*** Begin section ***

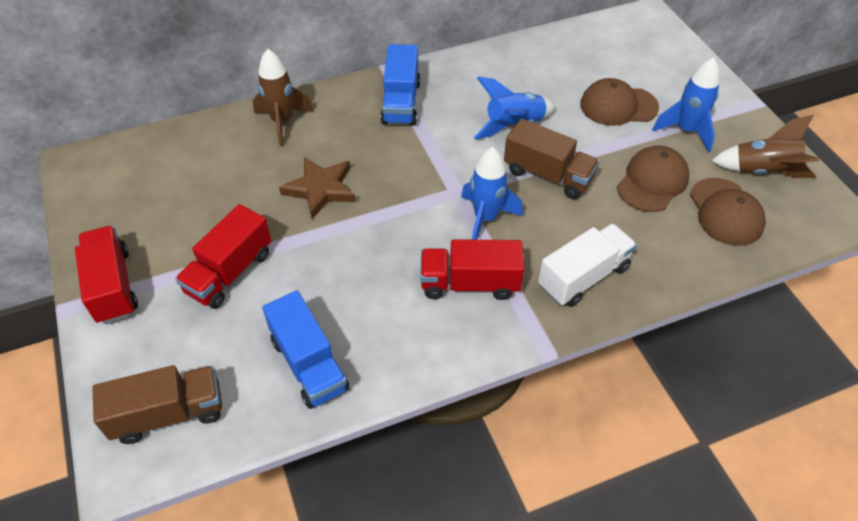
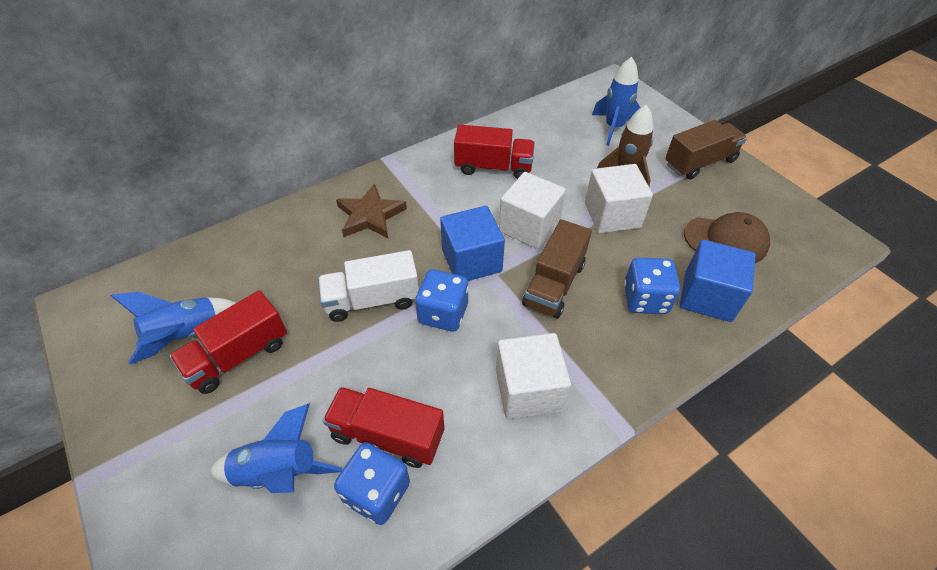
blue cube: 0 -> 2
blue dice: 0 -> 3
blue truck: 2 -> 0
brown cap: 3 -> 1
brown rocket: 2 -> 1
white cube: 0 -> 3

*** End section ***

▸ Brief
Every entry, word for word, should be given again; the pictures are not part of the copy.

▸ Response area
blue cube: 0 -> 2
blue dice: 0 -> 3
blue truck: 2 -> 0
brown cap: 3 -> 1
brown rocket: 2 -> 1
white cube: 0 -> 3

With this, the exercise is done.